-- Data listing follows --
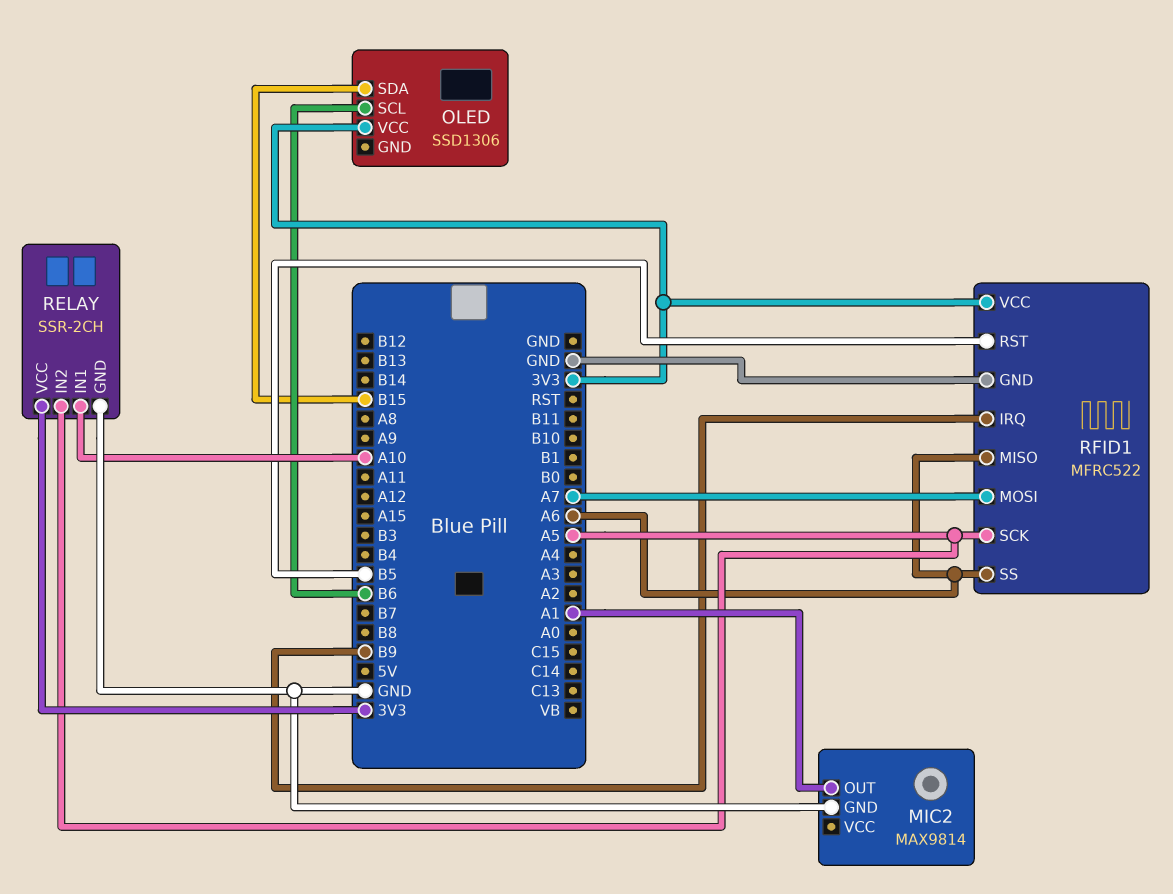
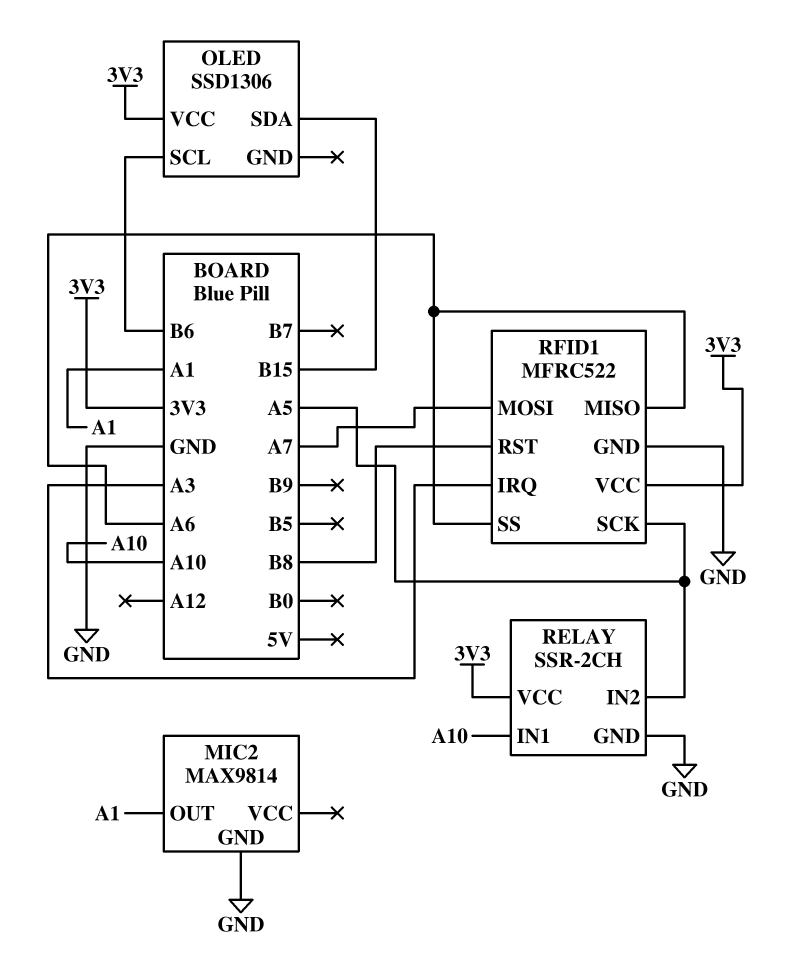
RFID1 pin IRQ: B9 -> A3
RFID1 pin RST: B5 -> B8

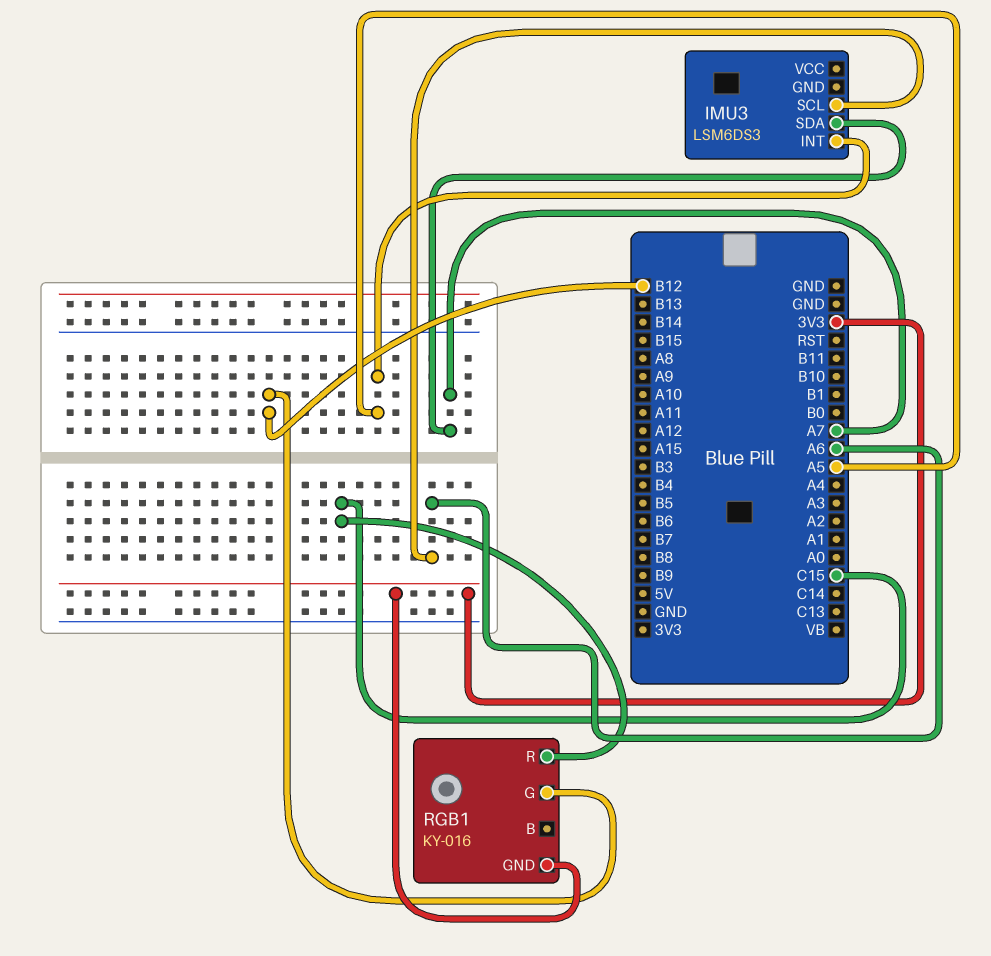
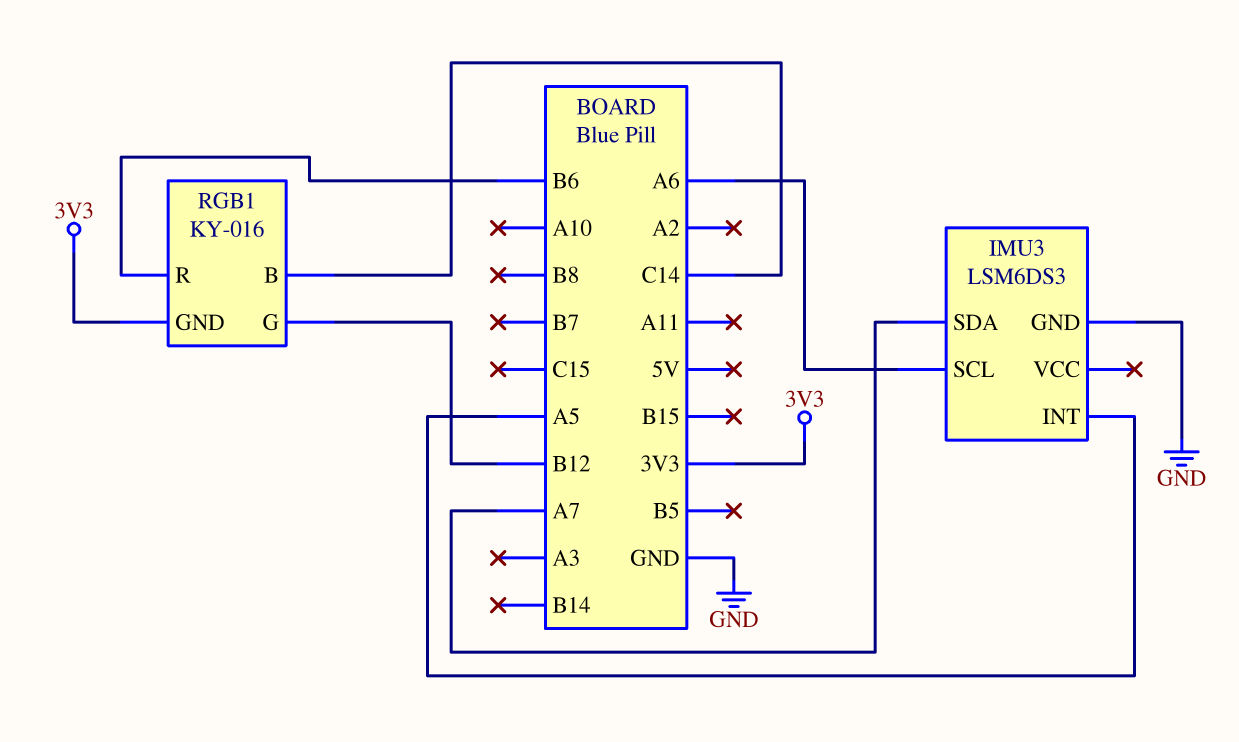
IMU3 pin GND: none -> GND
RGB1 pin B: none -> C14
RGB1 pin R: C15 -> B6

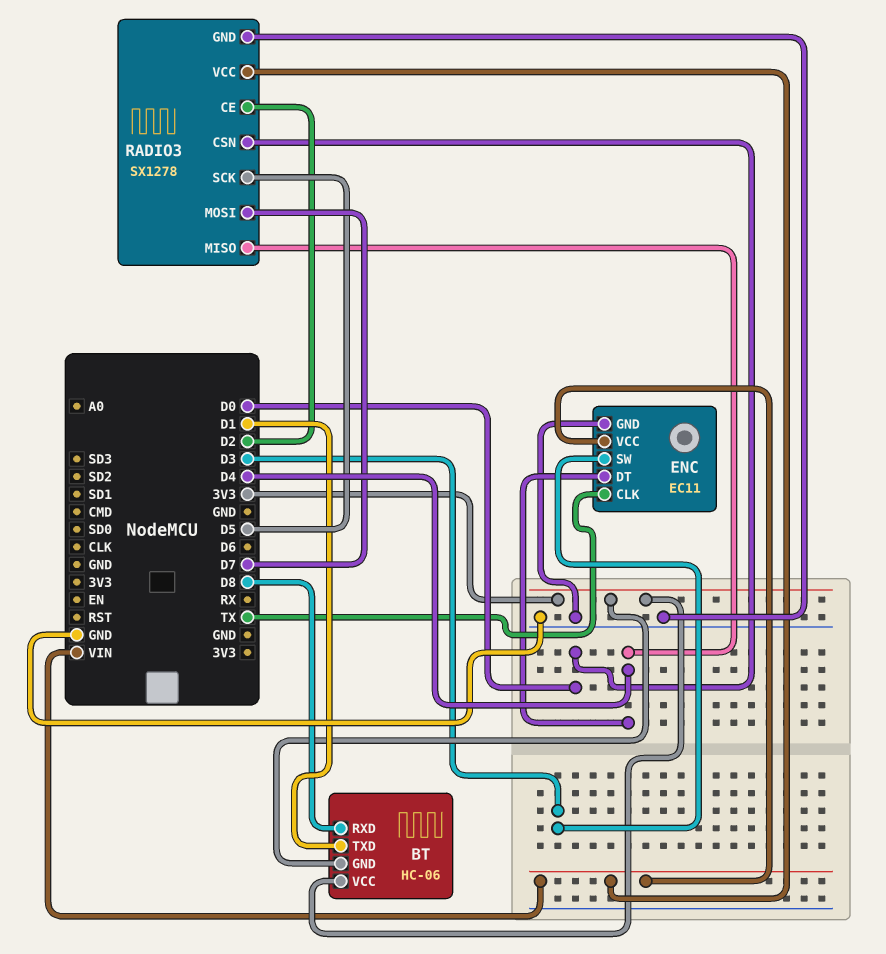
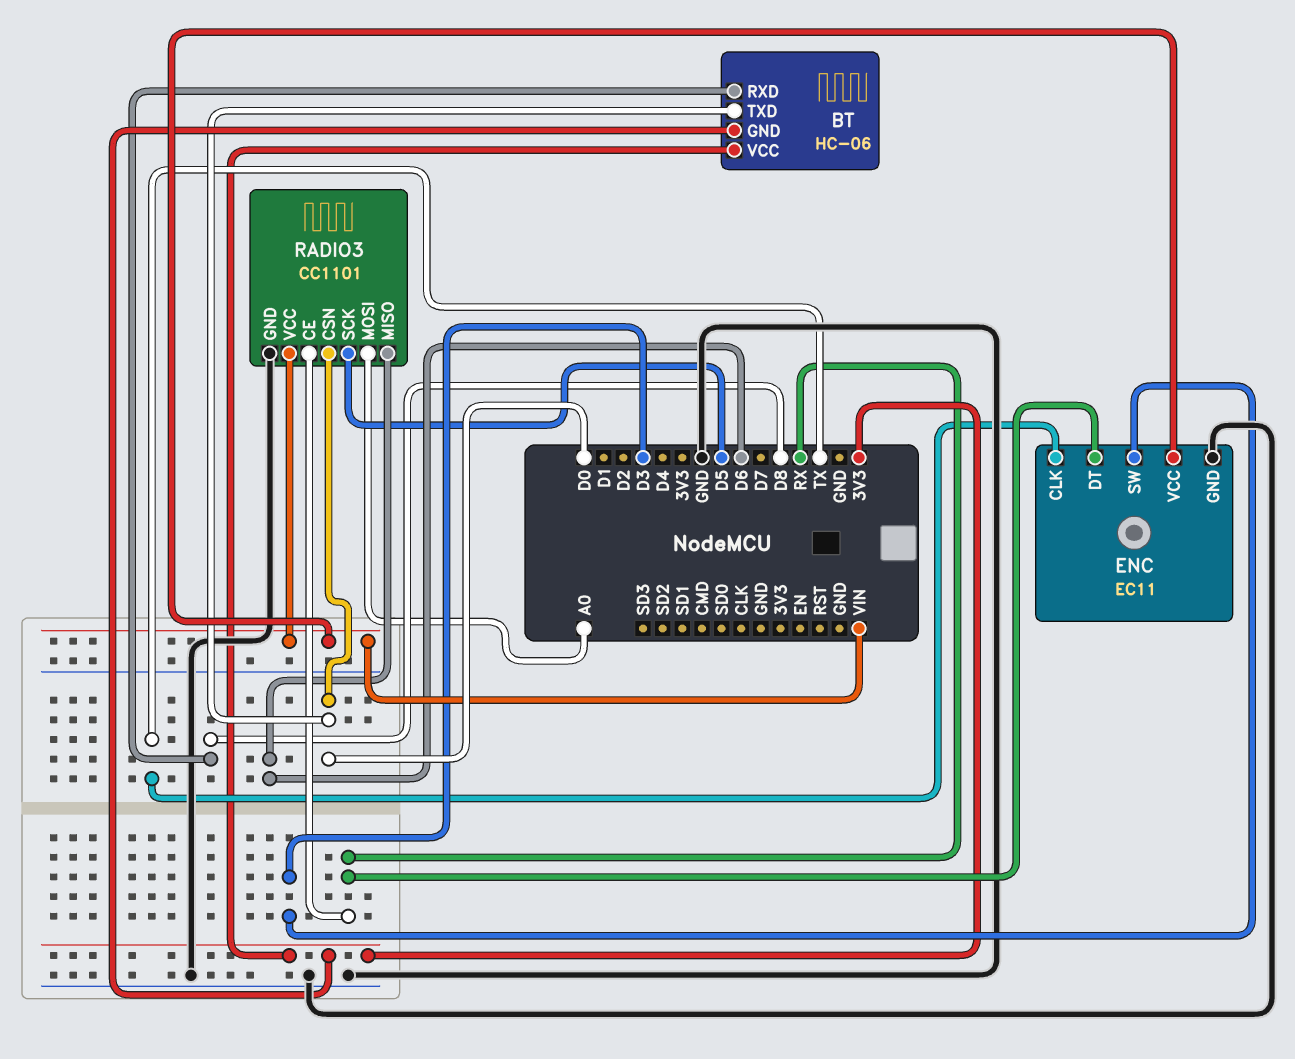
BT pin TXD: D1 -> D0
ENC pin DT: D4 -> RX
RADIO3: SX1278 -> CC1101
RADIO3 pin CE: D2 -> RX
RADIO3 pin MISO: D4 -> D6
RADIO3 pin MOSI: D7 -> A0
-- Data listing concluded --
Your objective: Tally, in the data above, the lines where the word "none" occurs, and give the figure alone.

Solution to the exercise: 2